## Problem
Wherever the word "FILT" turns up in a line of the entries, copy that line.

Dataset records
= = =

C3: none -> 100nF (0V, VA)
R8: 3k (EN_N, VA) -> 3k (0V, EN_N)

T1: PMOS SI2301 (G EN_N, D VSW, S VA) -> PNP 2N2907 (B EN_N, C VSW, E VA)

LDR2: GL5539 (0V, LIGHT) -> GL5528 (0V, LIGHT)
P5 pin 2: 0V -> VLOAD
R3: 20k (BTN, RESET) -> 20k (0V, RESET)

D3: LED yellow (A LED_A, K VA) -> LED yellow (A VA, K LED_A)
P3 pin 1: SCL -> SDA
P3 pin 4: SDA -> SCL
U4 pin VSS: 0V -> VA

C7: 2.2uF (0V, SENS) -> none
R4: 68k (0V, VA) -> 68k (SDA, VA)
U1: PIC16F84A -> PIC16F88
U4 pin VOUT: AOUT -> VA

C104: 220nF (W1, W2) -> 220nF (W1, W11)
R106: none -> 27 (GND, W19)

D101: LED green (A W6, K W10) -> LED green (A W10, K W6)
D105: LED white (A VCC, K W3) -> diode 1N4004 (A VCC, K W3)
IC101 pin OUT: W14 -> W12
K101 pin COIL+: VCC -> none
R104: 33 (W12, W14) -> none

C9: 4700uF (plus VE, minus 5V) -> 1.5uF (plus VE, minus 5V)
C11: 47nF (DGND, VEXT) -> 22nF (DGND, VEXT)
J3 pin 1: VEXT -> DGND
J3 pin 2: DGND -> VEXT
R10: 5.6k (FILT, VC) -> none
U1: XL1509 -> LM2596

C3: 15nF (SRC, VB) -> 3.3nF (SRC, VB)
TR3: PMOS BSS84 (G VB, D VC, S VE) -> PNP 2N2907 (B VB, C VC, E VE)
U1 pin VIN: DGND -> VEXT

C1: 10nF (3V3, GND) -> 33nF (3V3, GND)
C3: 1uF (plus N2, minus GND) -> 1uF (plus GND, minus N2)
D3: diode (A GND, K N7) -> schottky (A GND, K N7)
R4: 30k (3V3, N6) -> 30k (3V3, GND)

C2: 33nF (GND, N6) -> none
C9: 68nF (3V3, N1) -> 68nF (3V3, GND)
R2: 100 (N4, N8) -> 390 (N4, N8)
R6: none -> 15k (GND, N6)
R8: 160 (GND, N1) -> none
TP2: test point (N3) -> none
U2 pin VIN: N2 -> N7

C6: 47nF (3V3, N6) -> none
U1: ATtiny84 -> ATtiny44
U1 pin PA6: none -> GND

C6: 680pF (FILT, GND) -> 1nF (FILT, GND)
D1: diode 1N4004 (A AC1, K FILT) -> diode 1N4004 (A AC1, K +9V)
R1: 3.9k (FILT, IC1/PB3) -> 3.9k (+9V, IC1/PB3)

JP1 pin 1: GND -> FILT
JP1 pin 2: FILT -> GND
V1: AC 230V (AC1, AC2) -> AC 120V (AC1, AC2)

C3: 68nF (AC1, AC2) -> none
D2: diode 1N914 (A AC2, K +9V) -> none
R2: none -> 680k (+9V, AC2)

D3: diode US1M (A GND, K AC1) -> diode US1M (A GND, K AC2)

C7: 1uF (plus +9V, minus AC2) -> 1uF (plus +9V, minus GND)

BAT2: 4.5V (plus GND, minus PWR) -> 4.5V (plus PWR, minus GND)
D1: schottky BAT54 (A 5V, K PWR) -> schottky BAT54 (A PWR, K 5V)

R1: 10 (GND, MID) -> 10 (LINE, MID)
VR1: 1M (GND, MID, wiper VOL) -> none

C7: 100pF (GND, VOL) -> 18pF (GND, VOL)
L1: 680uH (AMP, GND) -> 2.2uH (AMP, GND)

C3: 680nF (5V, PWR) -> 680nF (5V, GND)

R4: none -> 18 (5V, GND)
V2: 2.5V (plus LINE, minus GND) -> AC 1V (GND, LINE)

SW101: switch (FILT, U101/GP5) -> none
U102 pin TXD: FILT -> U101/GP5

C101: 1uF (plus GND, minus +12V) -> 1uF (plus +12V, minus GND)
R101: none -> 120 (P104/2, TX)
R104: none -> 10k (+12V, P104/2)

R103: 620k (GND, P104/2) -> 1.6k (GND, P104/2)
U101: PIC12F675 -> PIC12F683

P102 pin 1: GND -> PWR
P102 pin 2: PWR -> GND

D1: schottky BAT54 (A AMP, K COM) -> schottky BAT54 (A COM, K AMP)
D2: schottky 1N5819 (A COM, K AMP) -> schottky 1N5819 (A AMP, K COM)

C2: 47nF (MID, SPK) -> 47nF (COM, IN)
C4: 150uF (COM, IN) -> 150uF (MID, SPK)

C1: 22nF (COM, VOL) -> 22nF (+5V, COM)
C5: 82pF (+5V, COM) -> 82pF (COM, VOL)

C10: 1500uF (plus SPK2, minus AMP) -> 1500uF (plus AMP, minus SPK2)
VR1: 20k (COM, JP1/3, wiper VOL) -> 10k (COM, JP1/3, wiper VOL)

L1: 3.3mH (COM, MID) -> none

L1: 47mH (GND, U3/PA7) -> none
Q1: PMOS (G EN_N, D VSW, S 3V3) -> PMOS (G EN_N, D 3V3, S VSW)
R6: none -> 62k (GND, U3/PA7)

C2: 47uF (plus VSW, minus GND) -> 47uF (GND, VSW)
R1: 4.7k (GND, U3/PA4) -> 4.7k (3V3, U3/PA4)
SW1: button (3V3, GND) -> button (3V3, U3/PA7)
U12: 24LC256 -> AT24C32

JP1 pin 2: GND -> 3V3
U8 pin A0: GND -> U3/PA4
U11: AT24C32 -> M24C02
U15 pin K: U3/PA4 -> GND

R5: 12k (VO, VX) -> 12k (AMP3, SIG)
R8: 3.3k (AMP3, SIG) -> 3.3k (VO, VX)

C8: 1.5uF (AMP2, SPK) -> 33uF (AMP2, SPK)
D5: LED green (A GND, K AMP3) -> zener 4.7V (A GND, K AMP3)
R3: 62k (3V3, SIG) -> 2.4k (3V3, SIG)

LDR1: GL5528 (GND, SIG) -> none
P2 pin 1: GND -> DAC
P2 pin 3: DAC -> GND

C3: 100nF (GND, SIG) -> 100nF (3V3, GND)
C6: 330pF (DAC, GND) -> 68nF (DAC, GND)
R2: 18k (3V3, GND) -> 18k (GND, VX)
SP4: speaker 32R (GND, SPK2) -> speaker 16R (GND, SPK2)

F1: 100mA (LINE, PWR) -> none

= = =

## Written solution
R10: 5.6k (FILT, VC) -> none
C6: 680pF (FILT, GND) -> 1nF (FILT, GND)
D1: diode 1N4004 (A AC1, K FILT) -> diode 1N4004 (A AC1, K +9V)
R1: 3.9k (FILT, IC1/PB3) -> 3.9k (+9V, IC1/PB3)
JP1 pin 1: GND -> FILT
JP1 pin 2: FILT -> GND
SW101: switch (FILT, U101/GP5) -> none
U102 pin TXD: FILT -> U101/GP5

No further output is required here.